DIRECTIONS FOR THIS TASK: Nothing but the lines from the one containing "(495, 222) = (368, 353): black" through the one containing "(684, 161) = (608, 595): brown", both included, should be given again, each exactly as written below.

AVAILABLE RECORDS:

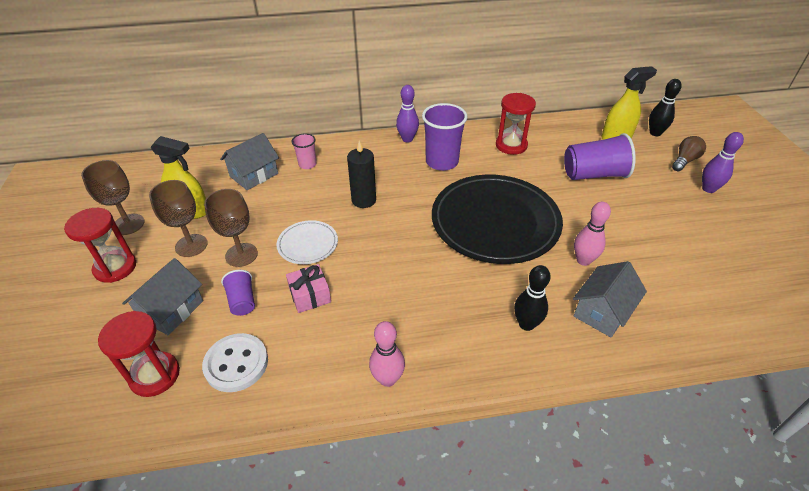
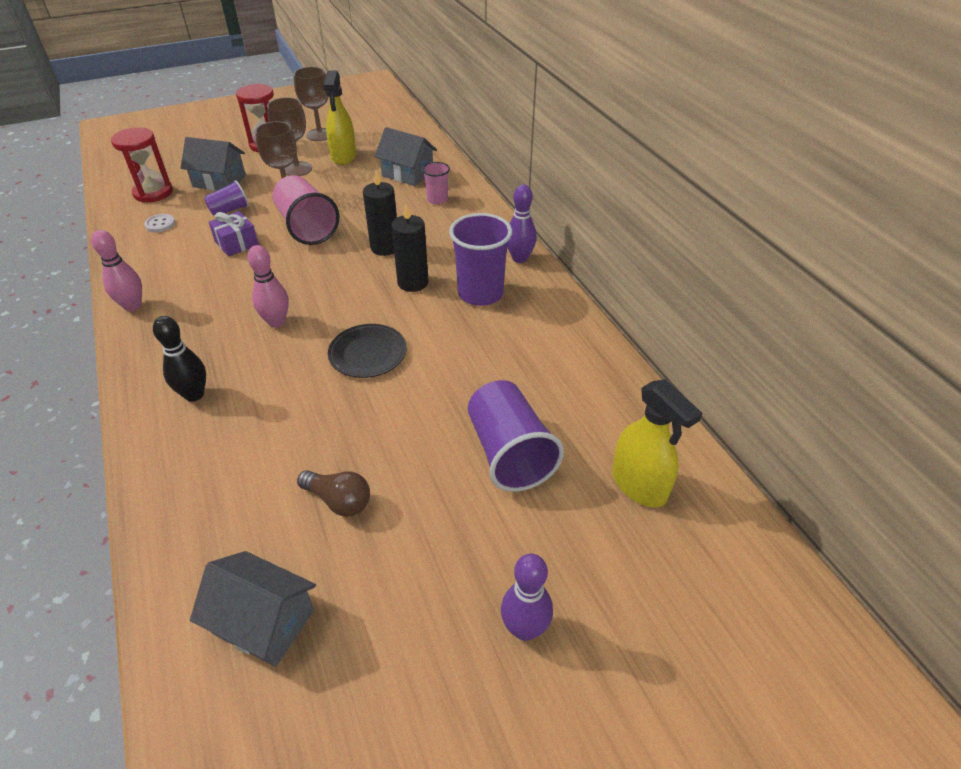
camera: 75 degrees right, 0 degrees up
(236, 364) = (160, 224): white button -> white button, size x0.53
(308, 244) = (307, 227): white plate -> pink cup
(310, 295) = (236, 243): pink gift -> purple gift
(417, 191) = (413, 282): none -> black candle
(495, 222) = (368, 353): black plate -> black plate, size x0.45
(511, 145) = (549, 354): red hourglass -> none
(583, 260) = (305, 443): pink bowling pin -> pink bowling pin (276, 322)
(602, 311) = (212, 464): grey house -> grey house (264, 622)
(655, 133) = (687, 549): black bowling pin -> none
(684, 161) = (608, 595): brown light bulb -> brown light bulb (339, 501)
==
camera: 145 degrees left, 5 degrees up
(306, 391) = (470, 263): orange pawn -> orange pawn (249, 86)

FINISHED TASK:
(495, 222) = (368, 353): black plate -> black plate, size x0.45
(511, 145) = (549, 354): red hourglass -> none
(583, 260) = (305, 443): pink bowling pin -> pink bowling pin (276, 322)
(602, 311) = (212, 464): grey house -> grey house (264, 622)
(655, 133) = (687, 549): black bowling pin -> none
(684, 161) = (608, 595): brown light bulb -> brown light bulb (339, 501)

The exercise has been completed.